*Supplied records*.
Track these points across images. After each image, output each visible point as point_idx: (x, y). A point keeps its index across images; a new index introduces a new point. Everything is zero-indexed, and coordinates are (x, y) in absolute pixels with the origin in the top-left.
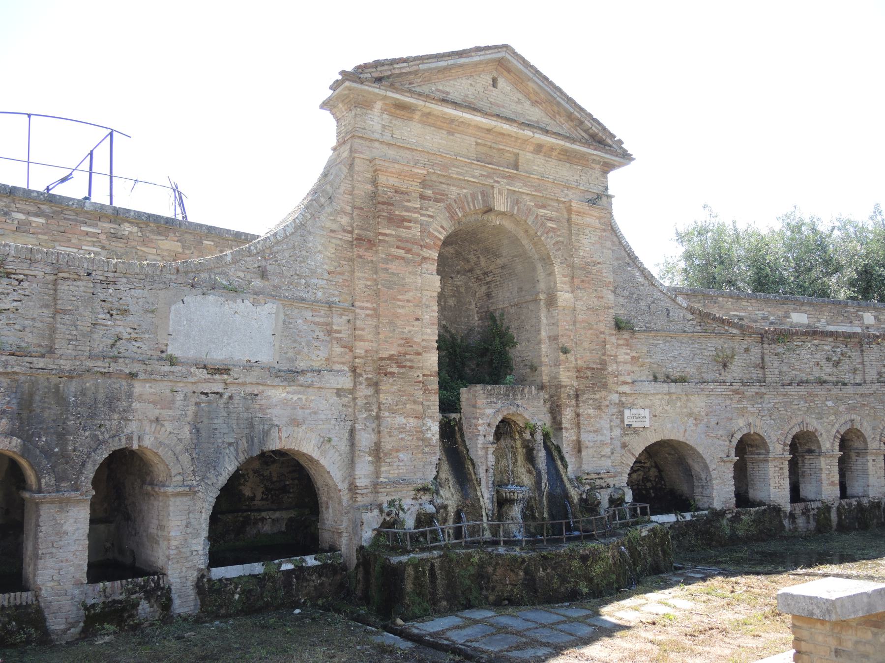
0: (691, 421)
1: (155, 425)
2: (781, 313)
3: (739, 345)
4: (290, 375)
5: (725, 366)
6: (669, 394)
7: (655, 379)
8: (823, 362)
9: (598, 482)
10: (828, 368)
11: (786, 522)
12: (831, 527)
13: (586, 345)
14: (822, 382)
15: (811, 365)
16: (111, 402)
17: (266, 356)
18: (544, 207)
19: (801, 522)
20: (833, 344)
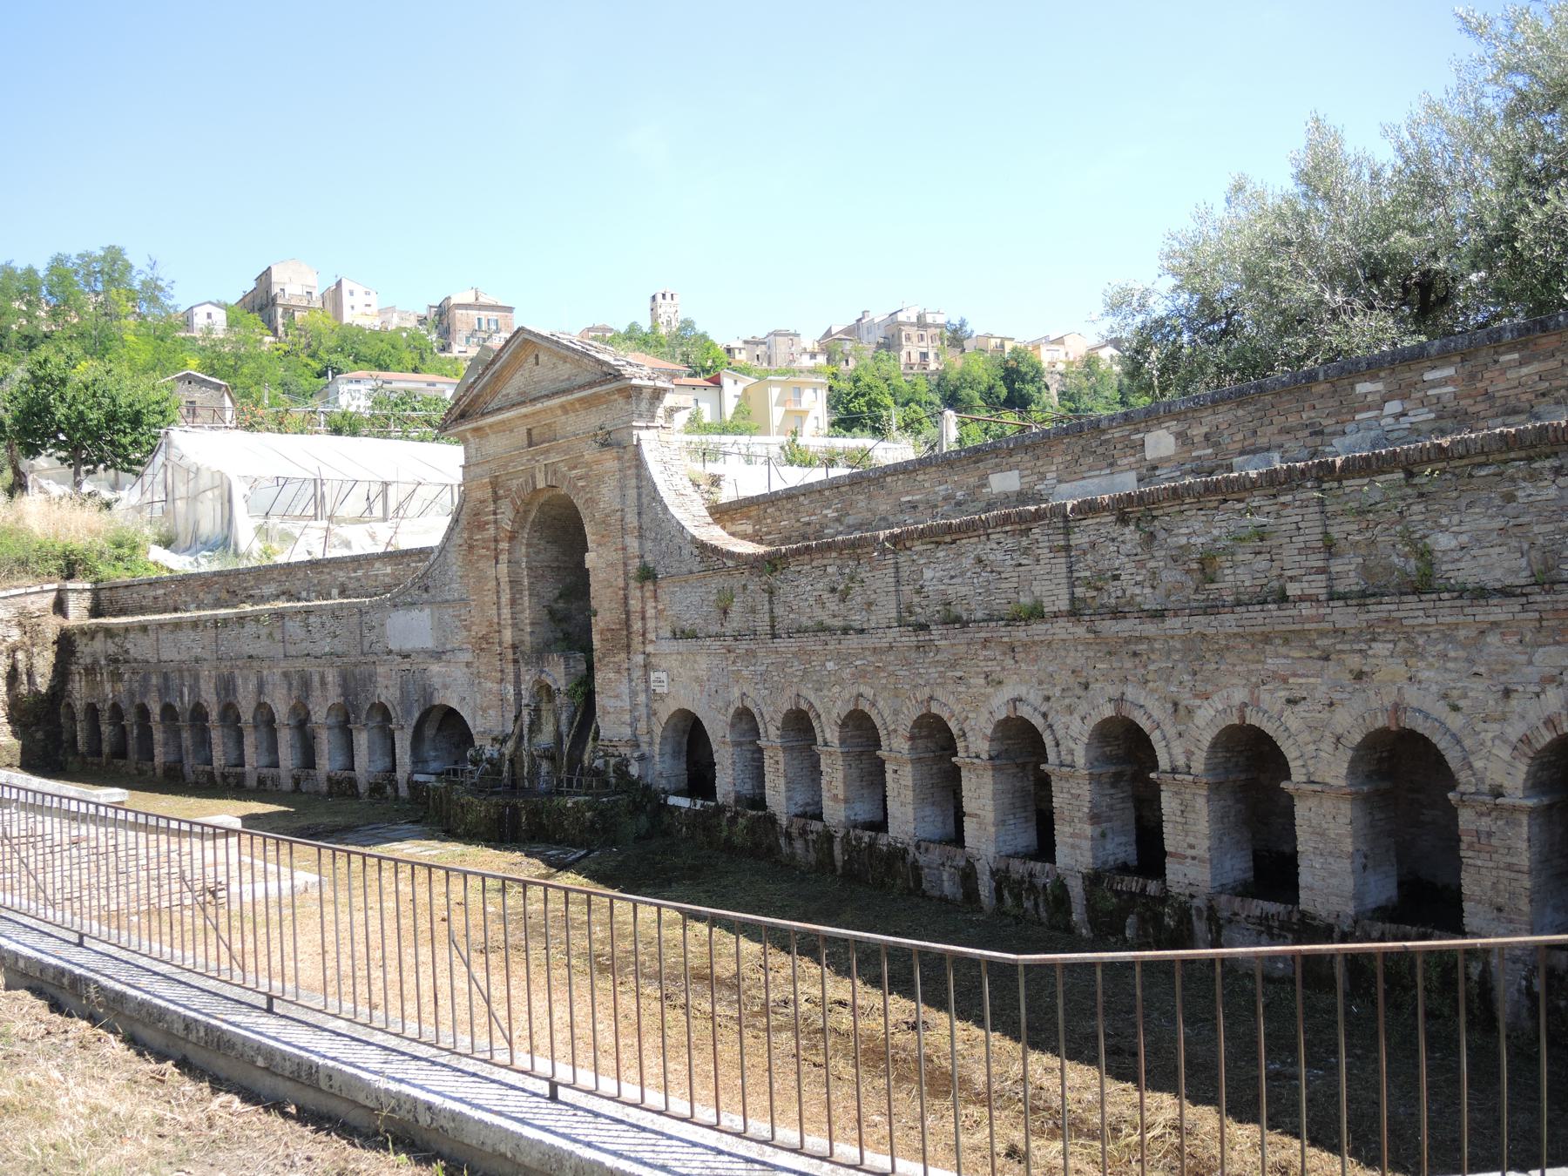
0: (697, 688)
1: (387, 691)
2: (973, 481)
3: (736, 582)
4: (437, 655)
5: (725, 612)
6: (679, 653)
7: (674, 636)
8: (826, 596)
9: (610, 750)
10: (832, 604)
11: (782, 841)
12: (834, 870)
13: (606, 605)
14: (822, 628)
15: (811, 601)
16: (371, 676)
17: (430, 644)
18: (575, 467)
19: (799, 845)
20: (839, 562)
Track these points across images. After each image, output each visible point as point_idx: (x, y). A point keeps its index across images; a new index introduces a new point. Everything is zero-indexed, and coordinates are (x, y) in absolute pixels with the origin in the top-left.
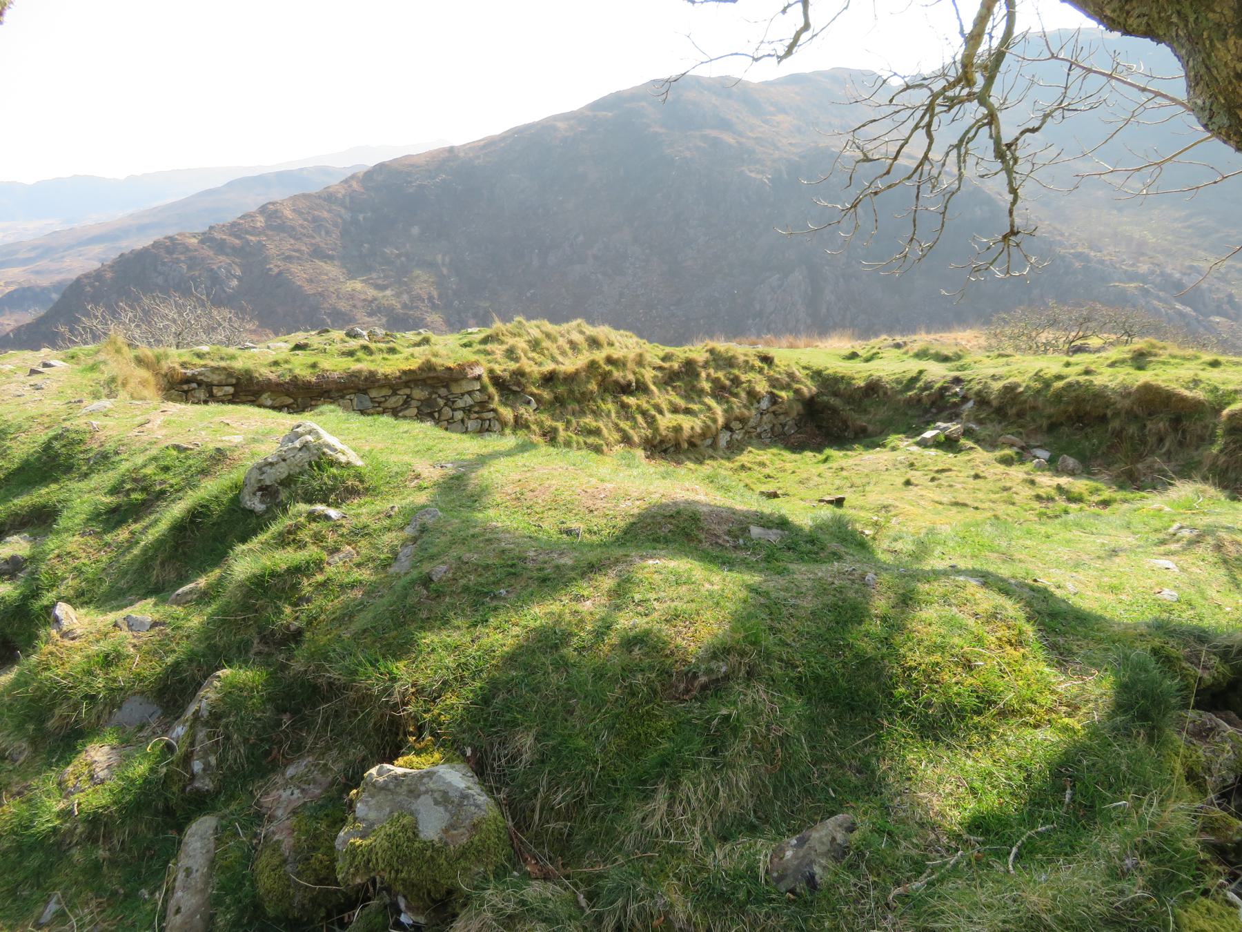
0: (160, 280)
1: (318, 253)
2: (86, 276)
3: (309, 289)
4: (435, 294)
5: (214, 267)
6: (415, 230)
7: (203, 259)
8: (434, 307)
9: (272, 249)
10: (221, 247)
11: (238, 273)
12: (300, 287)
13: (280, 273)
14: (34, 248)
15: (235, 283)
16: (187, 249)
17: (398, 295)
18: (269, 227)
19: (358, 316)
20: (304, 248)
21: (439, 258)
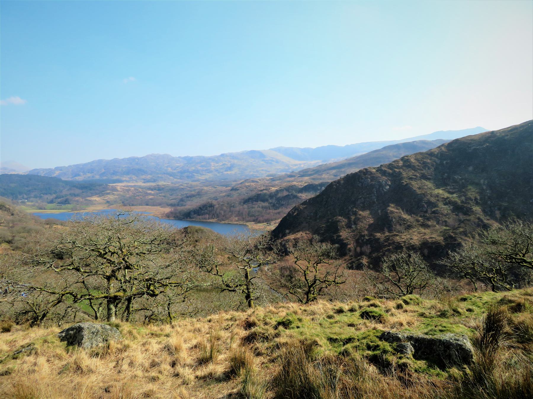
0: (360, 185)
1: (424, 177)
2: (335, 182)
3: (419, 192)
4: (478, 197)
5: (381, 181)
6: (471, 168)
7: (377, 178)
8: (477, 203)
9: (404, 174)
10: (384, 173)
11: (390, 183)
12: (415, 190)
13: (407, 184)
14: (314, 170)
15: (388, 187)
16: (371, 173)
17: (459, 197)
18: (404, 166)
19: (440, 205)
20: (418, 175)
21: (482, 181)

*Objective*. Recast each line of the records above as a Markdown table with a Row column for the row number and a Line column for the line. Leave out blank lines and the pictures.

*Result of the task*.
| Row | Line |
|---|---|
| 1 | Track these points across images. After each image, output each visible point as point_idx: (x, y). A point keeps its index across images; a new index introduces a new point. Everything is zero-indexed, and coordinates are (x, y) in absolute pixels with the origin in the top-left. |
| 2 | 0: (691, 421) |
| 3 | 1: (155, 425) |
| 4 | 2: (781, 313) |
| 5 | 3: (739, 345) |
| 6 | 4: (290, 375) |
| 7 | 5: (725, 366) |
| 8 | 6: (669, 394) |
| 9 | 7: (655, 379) |
| 10 | 8: (823, 362) |
| 11 | 9: (598, 482) |
| 12 | 10: (828, 368) |
| 13 | 11: (786, 522) |
| 14 | 12: (831, 527) |
| 15 | 13: (586, 345) |
| 16 | 14: (822, 382) |
| 17 | 15: (811, 365) |
| 18 | 16: (111, 402) |
| 19 | 17: (266, 356) |
| 20 | 18: (544, 207) |
| 21 | 19: (801, 522) |
| 22 | 20: (833, 344) |
| 23 | 0: (697, 688) |
| 24 | 1: (387, 691) |
| 25 | 2: (973, 481) |
| 26 | 3: (736, 582) |
| 27 | 4: (437, 655) |
| 28 | 5: (725, 612) |
| 29 | 6: (679, 653) |
| 30 | 7: (674, 636) |
| 31 | 8: (826, 596) |
| 32 | 9: (610, 750) |
| 33 | 10: (832, 604) |
| 34 | 11: (782, 841) |
| 35 | 12: (834, 870) |
| 36 | 13: (606, 605) |
| 37 | 14: (822, 628) |
| 38 | 15: (811, 601) |
| 39 | 16: (371, 676) |
| 40 | 17: (430, 644) |
| 41 | 18: (575, 467) |
| 42 | 19: (799, 845) |
| 43 | 20: (839, 562) |
| 44 | Track these points across images. After each image, output each visible point as point_idx: (x, y). A point keeps its index across images; a new index introduces a new point. Everything is zero-indexed, and coordinates are (x, y) in absolute pixels with the origin in the top-left. |
| 45 | 0: (160, 280) |
| 46 | 1: (318, 253) |
| 47 | 2: (86, 276) |
| 48 | 3: (309, 289) |
| 49 | 4: (435, 294) |
| 50 | 5: (214, 267) |
| 51 | 6: (415, 230) |
| 52 | 7: (203, 259) |
| 53 | 8: (434, 307) |
| 54 | 9: (272, 249) |
| 55 | 10: (221, 247) |
| 56 | 11: (238, 273) |
| 57 | 12: (300, 287) |
| 58 | 13: (280, 273) |
| 59 | 14: (34, 248) |
| 60 | 15: (235, 283) |
| 61 | 16: (187, 249) |
| 62 | 17: (398, 295) |
| 63 | 18: (269, 227) |
| 64 | 19: (358, 316) |
| 65 | 20: (304, 248) |
| 66 | 21: (439, 258) |
| 67 | 0: (360, 185) |
| 68 | 1: (424, 177) |
| 69 | 2: (335, 182) |
| 70 | 3: (419, 192) |
| 71 | 4: (478, 197) |
| 72 | 5: (381, 181) |
| 73 | 6: (471, 168) |
| 74 | 7: (377, 178) |
| 75 | 8: (477, 203) |
| 76 | 9: (404, 174) |
| 77 | 10: (384, 173) |
| 78 | 11: (390, 183) |
| 79 | 12: (415, 190) |
| 80 | 13: (407, 184) |
| 81 | 14: (314, 170) |
| 82 | 15: (388, 187) |
| 83 | 16: (371, 173) |
| 84 | 17: (459, 197) |
| 85 | 18: (404, 166) |
| 86 | 19: (440, 205) |
| 87 | 20: (418, 175) |
| 88 | 21: (482, 181) |